▶ Requirement
Starting with the line that contains "BUTTON3: none -> TTP223", copy every line through the end of the data below, exactly and with nothing added.

Records from a data collection
☆ ☆ ☆ ☆ ☆ ☆ ☆

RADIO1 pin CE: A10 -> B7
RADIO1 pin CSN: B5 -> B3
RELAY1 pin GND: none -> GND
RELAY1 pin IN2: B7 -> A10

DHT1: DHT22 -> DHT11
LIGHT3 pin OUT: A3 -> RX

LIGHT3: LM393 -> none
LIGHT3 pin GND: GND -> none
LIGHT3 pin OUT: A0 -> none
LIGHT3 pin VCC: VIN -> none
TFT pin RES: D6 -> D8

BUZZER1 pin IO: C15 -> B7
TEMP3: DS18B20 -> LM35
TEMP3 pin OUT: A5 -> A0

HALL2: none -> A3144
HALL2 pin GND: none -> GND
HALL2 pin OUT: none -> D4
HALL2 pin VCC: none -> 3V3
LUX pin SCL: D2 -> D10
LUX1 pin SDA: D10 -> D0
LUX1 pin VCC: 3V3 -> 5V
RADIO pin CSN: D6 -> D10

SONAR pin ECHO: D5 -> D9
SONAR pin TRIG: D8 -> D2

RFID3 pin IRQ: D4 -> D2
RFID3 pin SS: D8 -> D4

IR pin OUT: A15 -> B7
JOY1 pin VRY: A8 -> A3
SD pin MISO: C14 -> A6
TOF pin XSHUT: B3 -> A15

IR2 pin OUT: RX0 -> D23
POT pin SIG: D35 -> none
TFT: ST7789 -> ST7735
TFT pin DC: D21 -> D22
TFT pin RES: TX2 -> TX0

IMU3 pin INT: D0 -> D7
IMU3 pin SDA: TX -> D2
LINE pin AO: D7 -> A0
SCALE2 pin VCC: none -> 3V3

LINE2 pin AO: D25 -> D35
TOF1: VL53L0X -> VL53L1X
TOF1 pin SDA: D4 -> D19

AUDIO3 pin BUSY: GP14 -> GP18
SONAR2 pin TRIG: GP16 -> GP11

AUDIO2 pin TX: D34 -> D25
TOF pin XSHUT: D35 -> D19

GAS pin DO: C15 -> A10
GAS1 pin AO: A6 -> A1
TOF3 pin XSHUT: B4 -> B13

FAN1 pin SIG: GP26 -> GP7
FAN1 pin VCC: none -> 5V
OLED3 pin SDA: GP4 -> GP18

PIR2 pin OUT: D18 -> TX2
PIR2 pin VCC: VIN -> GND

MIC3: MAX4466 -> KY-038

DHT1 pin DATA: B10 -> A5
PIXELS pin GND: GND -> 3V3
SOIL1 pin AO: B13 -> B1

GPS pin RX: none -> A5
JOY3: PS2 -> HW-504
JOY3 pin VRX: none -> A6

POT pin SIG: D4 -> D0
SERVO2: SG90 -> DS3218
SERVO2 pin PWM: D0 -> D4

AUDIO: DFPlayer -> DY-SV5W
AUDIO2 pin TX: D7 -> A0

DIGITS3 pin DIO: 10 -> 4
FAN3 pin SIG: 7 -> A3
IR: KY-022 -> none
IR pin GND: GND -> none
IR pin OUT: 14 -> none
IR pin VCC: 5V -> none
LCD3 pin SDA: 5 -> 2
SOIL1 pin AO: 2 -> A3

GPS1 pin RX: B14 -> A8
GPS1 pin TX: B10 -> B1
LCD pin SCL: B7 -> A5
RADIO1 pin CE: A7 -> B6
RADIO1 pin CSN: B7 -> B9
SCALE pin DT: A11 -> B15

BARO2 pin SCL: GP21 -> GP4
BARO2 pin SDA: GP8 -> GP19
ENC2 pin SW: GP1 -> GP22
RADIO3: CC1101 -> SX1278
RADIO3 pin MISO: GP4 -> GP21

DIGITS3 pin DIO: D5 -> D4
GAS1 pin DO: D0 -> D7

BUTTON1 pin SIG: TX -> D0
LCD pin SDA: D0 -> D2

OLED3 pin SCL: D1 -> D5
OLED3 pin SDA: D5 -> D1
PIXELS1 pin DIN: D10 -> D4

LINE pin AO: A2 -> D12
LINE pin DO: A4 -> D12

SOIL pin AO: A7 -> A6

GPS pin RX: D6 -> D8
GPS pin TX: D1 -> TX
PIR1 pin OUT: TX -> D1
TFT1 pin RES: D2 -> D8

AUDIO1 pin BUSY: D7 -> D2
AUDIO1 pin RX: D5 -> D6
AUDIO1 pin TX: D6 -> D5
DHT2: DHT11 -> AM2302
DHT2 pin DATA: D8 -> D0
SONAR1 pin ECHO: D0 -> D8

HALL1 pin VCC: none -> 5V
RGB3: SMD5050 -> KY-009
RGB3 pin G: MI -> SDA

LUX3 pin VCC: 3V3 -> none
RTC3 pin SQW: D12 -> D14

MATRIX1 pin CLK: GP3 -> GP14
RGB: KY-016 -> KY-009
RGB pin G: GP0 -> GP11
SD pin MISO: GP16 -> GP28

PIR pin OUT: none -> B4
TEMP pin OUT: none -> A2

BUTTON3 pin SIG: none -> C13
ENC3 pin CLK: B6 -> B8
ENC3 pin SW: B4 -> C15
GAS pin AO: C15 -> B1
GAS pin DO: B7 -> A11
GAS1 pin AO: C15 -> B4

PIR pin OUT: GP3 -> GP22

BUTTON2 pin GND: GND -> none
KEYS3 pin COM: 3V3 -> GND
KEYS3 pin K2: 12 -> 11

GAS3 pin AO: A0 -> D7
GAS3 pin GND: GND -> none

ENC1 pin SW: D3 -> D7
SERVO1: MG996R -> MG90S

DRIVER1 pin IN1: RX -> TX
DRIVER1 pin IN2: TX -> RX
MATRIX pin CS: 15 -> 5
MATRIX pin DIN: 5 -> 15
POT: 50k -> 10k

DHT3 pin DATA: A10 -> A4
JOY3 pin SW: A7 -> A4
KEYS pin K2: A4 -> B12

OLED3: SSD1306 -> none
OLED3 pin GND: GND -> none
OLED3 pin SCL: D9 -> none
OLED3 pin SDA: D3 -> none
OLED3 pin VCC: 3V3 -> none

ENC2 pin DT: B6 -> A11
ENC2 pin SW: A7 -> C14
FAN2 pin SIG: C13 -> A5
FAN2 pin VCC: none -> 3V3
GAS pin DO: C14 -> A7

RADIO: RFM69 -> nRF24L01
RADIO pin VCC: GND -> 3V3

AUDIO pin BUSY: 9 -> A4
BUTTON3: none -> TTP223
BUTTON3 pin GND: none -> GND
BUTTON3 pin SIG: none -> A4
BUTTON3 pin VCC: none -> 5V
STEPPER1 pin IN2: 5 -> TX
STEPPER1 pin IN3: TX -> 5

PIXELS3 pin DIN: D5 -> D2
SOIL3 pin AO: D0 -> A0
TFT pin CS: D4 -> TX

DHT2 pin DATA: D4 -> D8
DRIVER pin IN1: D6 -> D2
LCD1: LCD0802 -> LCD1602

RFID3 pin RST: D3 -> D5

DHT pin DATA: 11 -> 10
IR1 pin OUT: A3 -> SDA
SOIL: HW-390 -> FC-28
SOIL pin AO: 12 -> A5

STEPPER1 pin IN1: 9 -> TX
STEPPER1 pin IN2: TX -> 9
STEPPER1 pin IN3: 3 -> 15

☆ ☆ ☆ ☆ ☆ ☆ ☆

▶ Completed task
BUTTON3: none -> TTP223
BUTTON3 pin GND: none -> GND
BUTTON3 pin SIG: none -> A4
BUTTON3 pin VCC: none -> 5V
STEPPER1 pin IN2: 5 -> TX
STEPPER1 pin IN3: TX -> 5

PIXELS3 pin DIN: D5 -> D2
SOIL3 pin AO: D0 -> A0
TFT pin CS: D4 -> TX

DHT2 pin DATA: D4 -> D8
DRIVER pin IN1: D6 -> D2
LCD1: LCD0802 -> LCD1602

RFID3 pin RST: D3 -> D5

DHT pin DATA: 11 -> 10
IR1 pin OUT: A3 -> SDA
SOIL: HW-390 -> FC-28
SOIL pin AO: 12 -> A5

STEPPER1 pin IN1: 9 -> TX
STEPPER1 pin IN2: TX -> 9
STEPPER1 pin IN3: 3 -> 15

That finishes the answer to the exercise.